** Material to process follows **

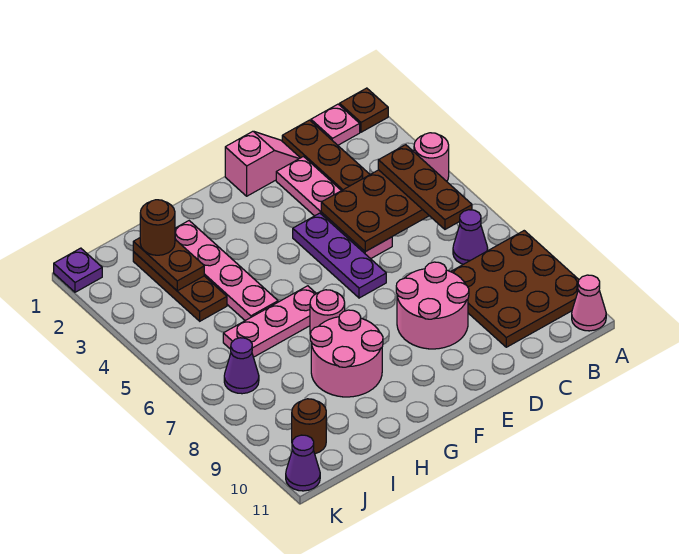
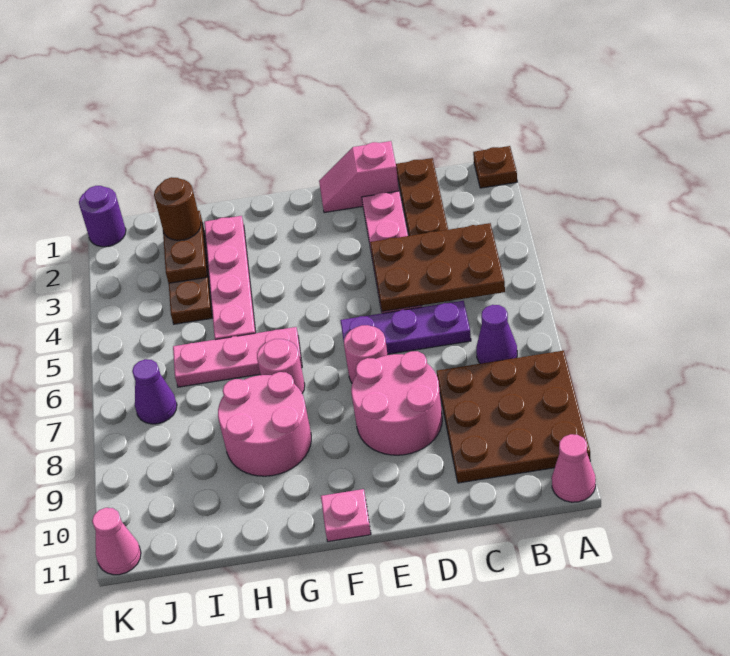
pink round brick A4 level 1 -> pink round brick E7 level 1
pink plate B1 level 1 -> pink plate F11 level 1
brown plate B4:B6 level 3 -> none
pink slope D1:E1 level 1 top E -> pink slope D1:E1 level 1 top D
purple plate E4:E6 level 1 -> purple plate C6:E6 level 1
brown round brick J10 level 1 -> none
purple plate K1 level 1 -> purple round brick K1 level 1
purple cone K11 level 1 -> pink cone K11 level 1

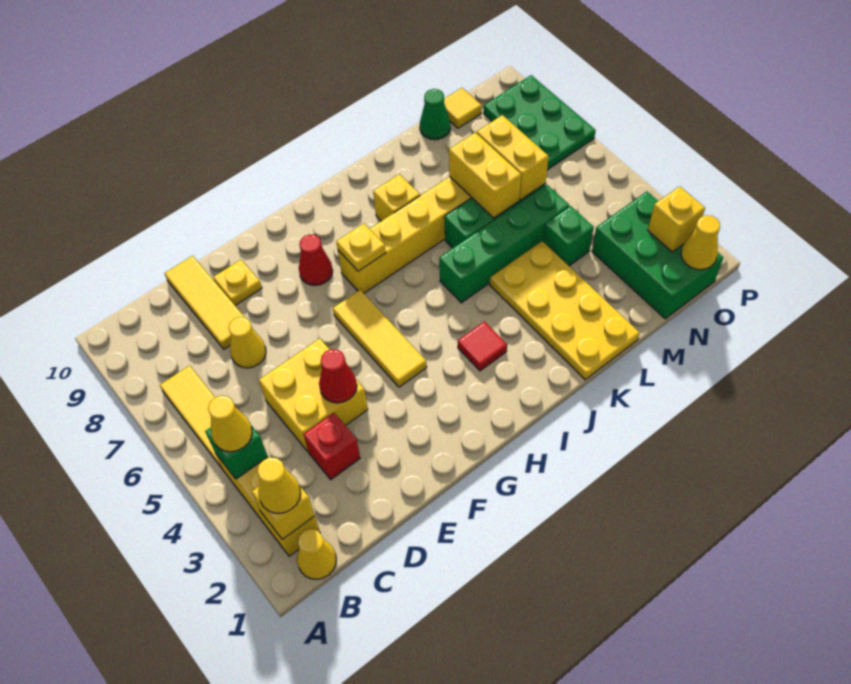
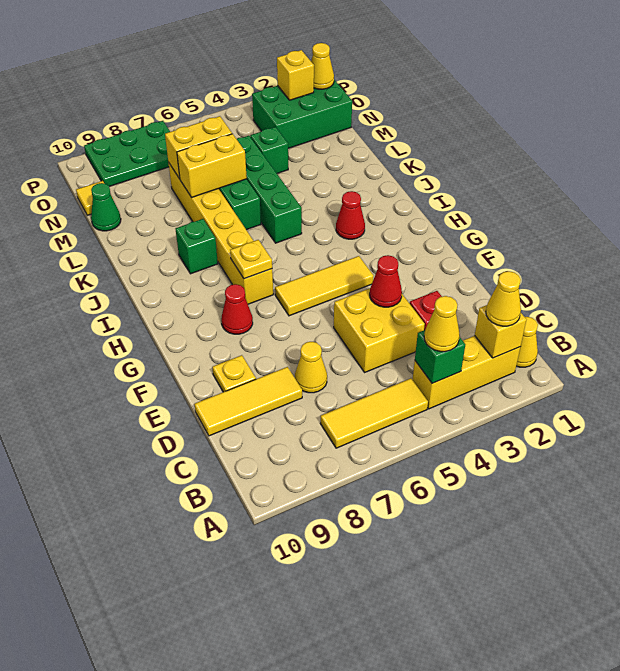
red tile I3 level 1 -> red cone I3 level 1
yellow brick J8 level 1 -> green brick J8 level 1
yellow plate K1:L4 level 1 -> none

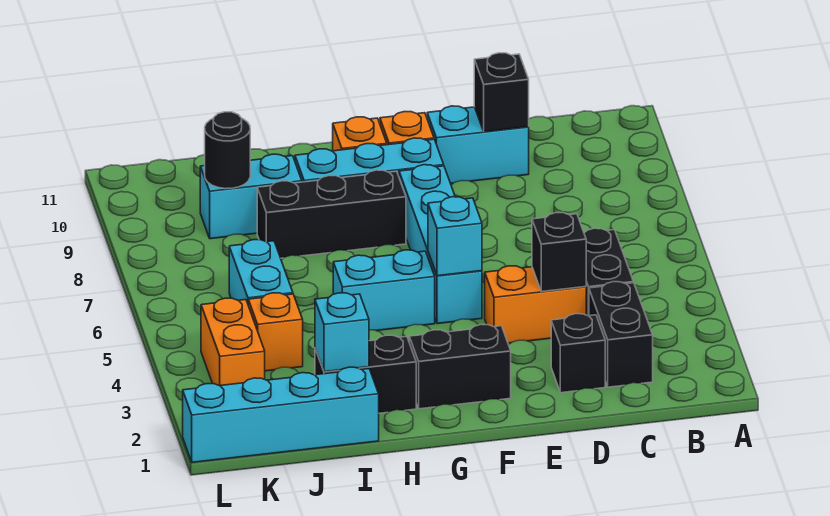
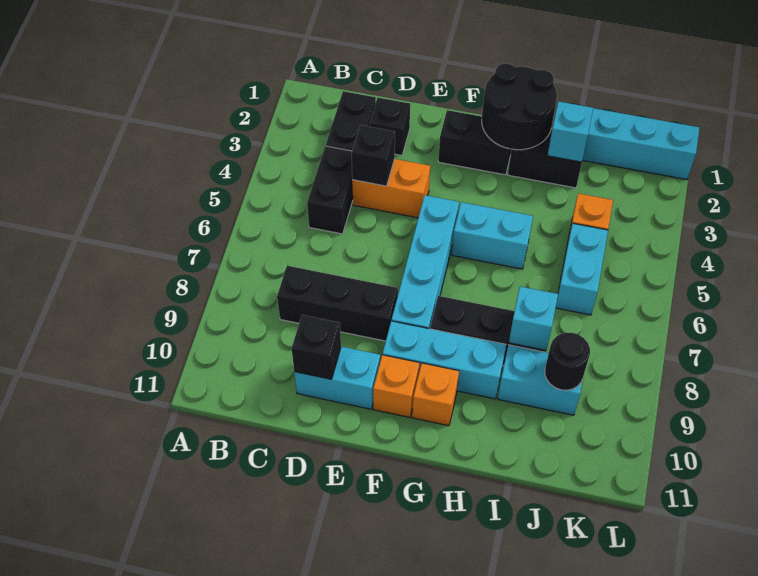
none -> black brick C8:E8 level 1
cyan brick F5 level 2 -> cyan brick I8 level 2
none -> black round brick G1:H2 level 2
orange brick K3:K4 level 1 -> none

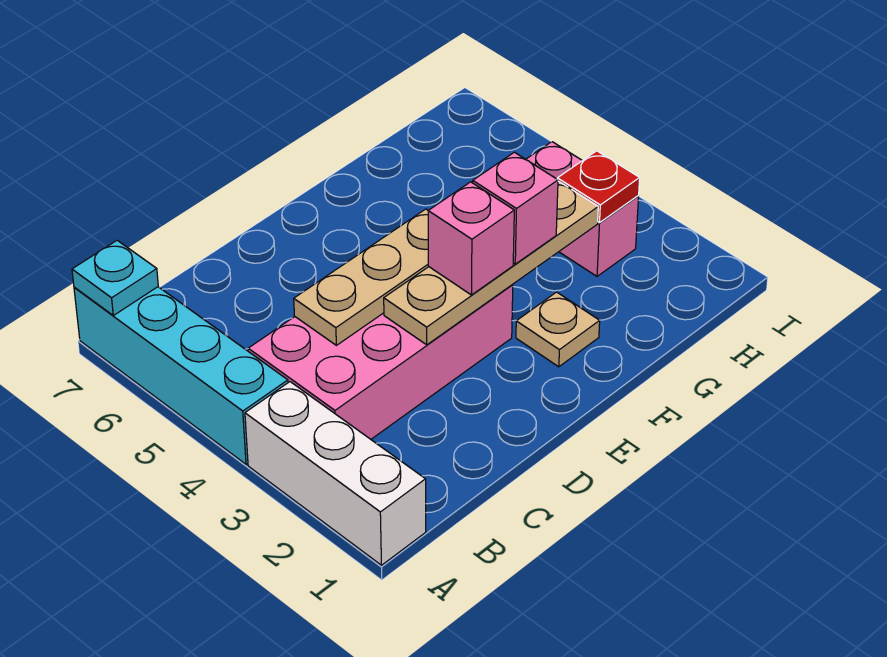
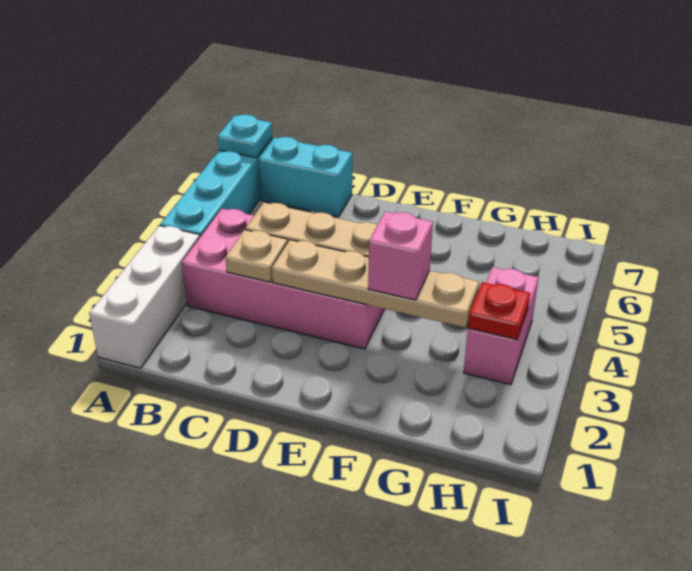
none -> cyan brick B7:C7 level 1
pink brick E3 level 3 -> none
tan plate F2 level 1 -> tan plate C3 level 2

** End of Material to process **
** Material to process follows **

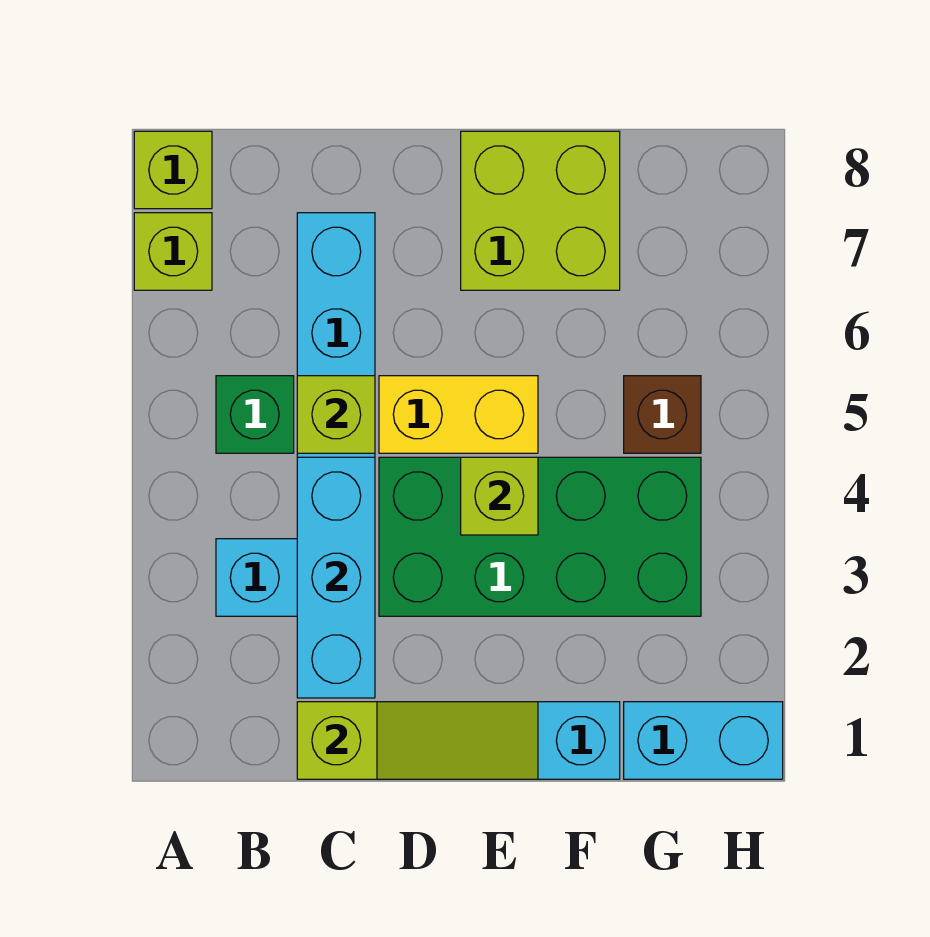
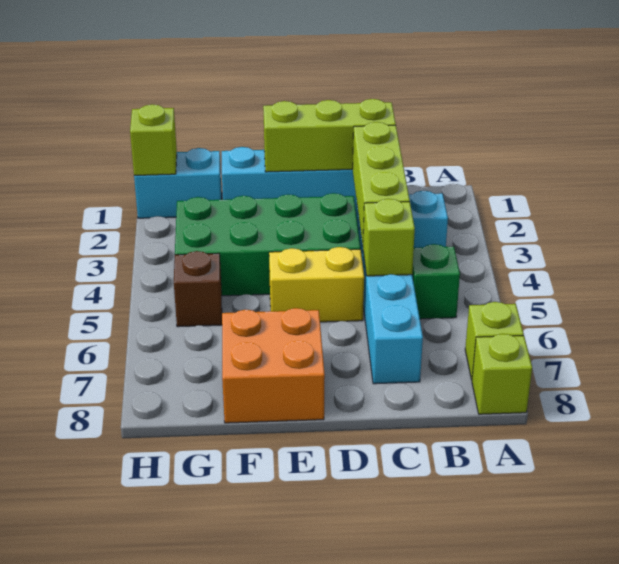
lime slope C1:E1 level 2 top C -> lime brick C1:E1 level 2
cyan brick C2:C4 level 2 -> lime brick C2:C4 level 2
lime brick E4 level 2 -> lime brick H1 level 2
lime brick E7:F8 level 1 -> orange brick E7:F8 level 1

** End of Material to process **

→ **Exercise directions**
In the records above, everything from the line with "purple cone K11" down to the line with "tan plate F2 level 1 -> tan plate C3 level 2" is to be set down exactly, both ends included, with no pictures and no other lines.

→ **Finished exercise**
purple cone K11 level 1 -> pink cone K11 level 1

red tile I3 level 1 -> red cone I3 level 1
yellow brick J8 level 1 -> green brick J8 level 1
yellow plate K1:L4 level 1 -> none

none -> black brick C8:E8 level 1
cyan brick F5 level 2 -> cyan brick I8 level 2
none -> black round brick G1:H2 level 2
orange brick K3:K4 level 1 -> none

none -> cyan brick B7:C7 level 1
pink brick E3 level 3 -> none
tan plate F2 level 1 -> tan plate C3 level 2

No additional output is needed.